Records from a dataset

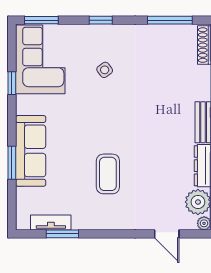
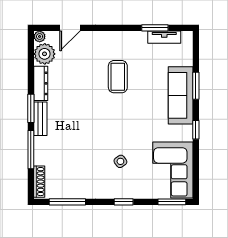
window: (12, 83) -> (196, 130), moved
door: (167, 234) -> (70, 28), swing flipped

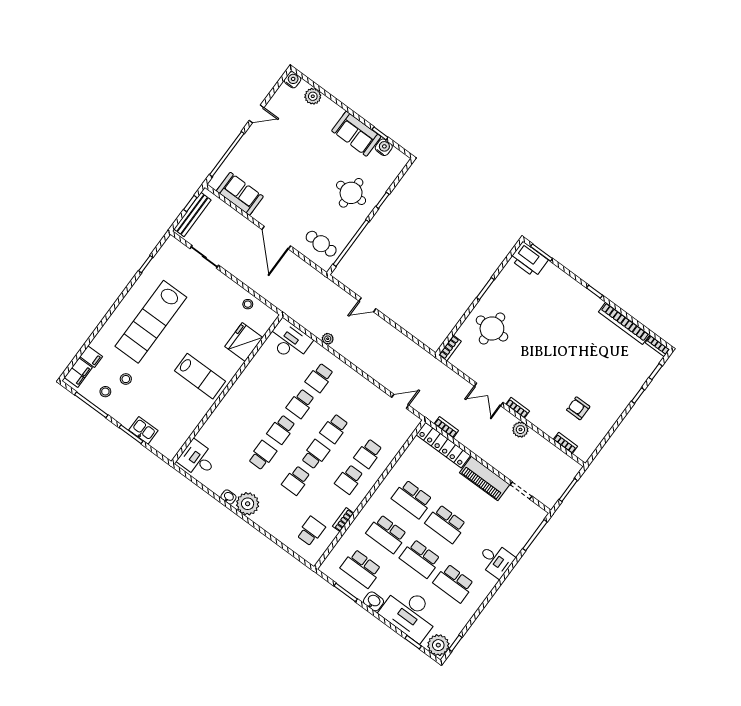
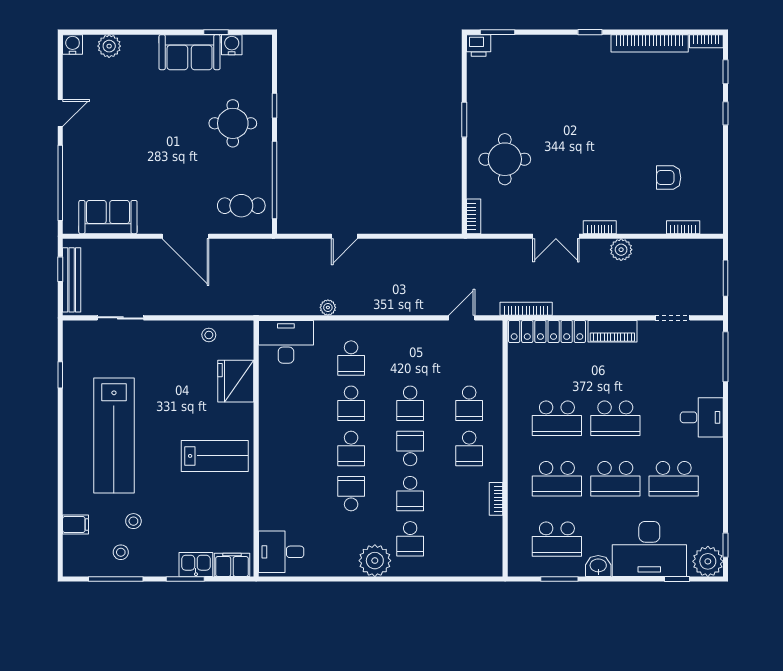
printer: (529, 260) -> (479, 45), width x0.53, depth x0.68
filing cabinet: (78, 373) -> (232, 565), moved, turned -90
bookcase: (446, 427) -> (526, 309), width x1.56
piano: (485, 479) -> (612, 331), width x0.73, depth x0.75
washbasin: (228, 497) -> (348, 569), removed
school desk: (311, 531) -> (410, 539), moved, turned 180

▸ WHAT YOU SHOULD DO
Which lines above hold the string "width"? Copy each of them.

▸ SOLUTION TO THIS EXERCISE
printer: (529, 260) -> (479, 45), width x0.53, depth x0.68
bookcase: (446, 427) -> (526, 309), width x1.56
piano: (485, 479) -> (612, 331), width x0.73, depth x0.75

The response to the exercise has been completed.